Lines that contain "schottky" are to be copied from the material, every one of them.

#### Supplied records ####

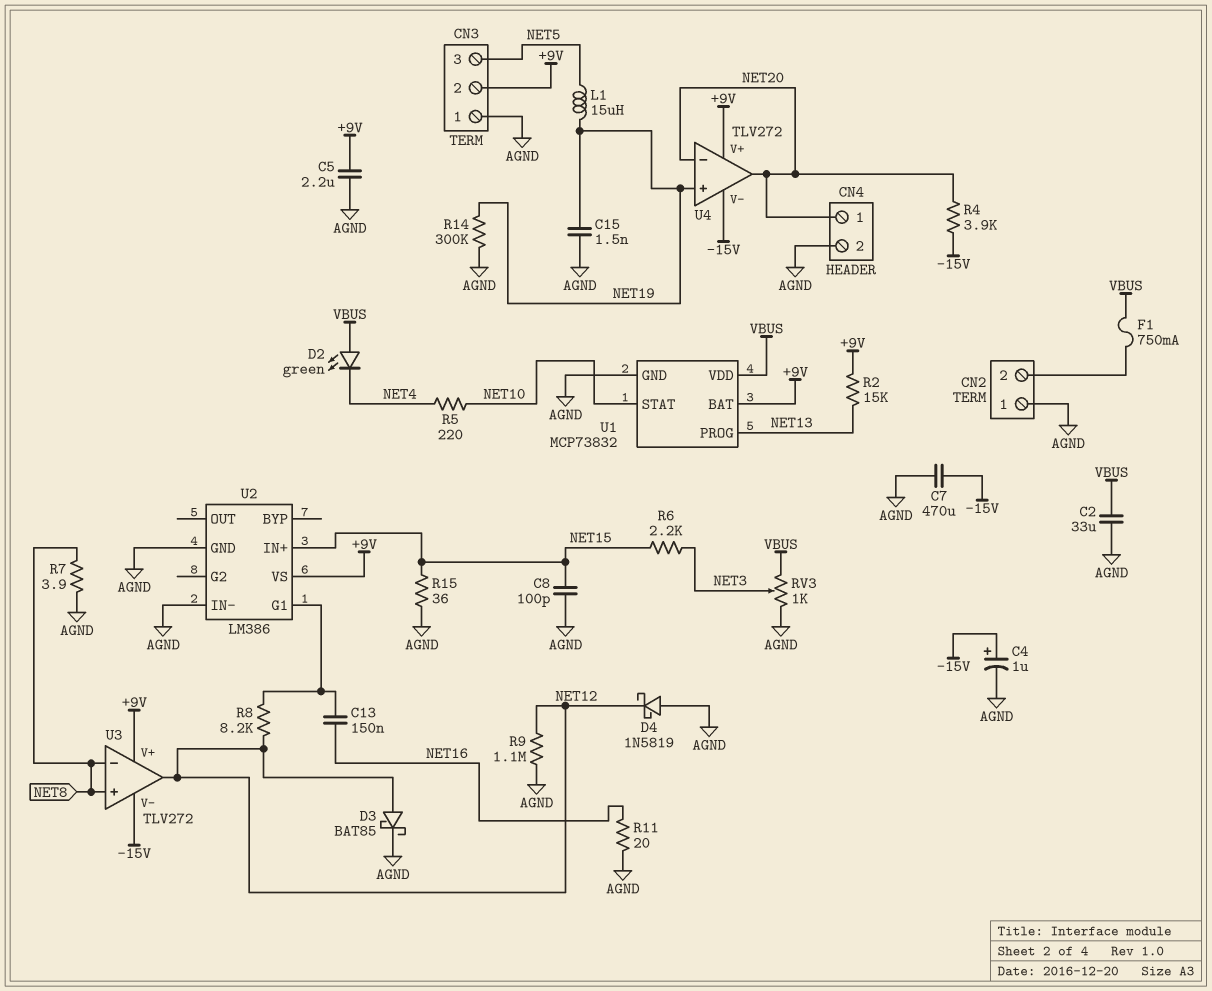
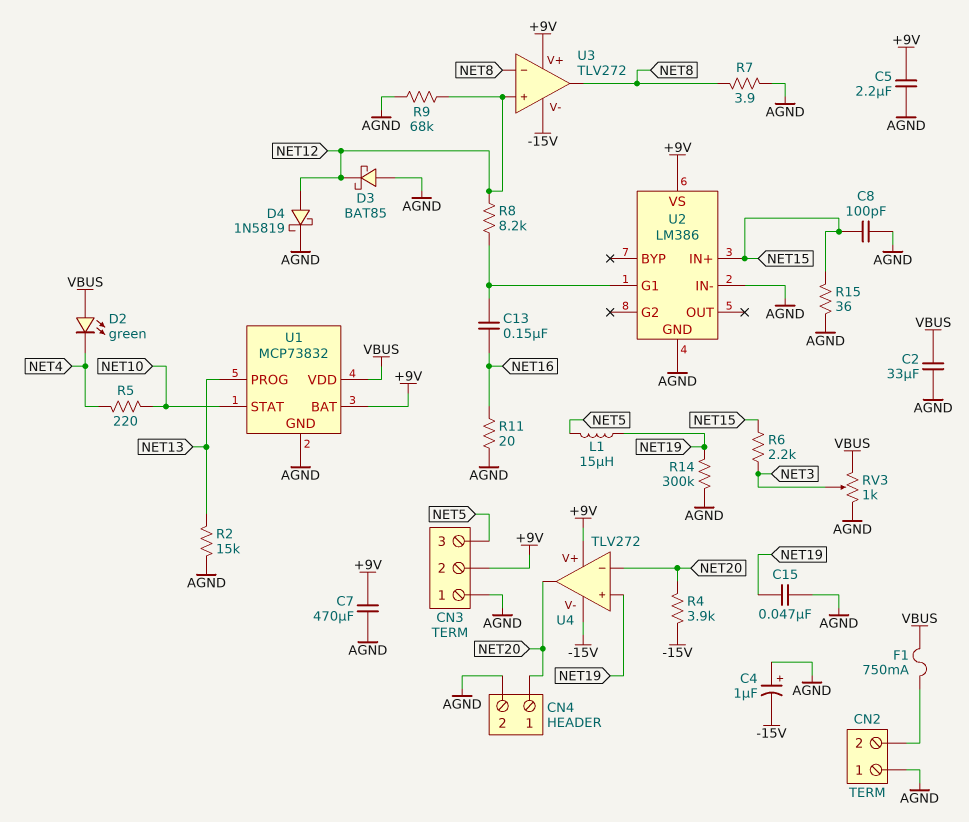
C4: 1uF (plus -15V, minus AGND) -> 1uF (plus AGND, minus -15V)
C7: 470uF (-15V, AGND) -> 470uF (+9V, AGND)
C15: 1.5nF (AGND, NET19) -> 47nF (AGND, NET19)
D3: schottky BAT85 (A NET12, K AGND) -> schottky BAT85 (A AGND, K NET12)
D4: schottky 1N5819 (A AGND, K NET12) -> schottky 1N5819 (A NET12, K AGND)
R2: 15k (+9V, NET13) -> 15k (AGND, NET13)
R9: 1.1M (AGND, NET12) -> 68k (AGND, NET12)
U3 pin in+: NET8 -> NET12
U3 pin out: NET12 -> NET8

####

◆ Response below
D3: schottky BAT85 (A NET12, K AGND) -> schottky BAT85 (A AGND, K NET12)
D4: schottky 1N5819 (A AGND, K NET12) -> schottky 1N5819 (A NET12, K AGND)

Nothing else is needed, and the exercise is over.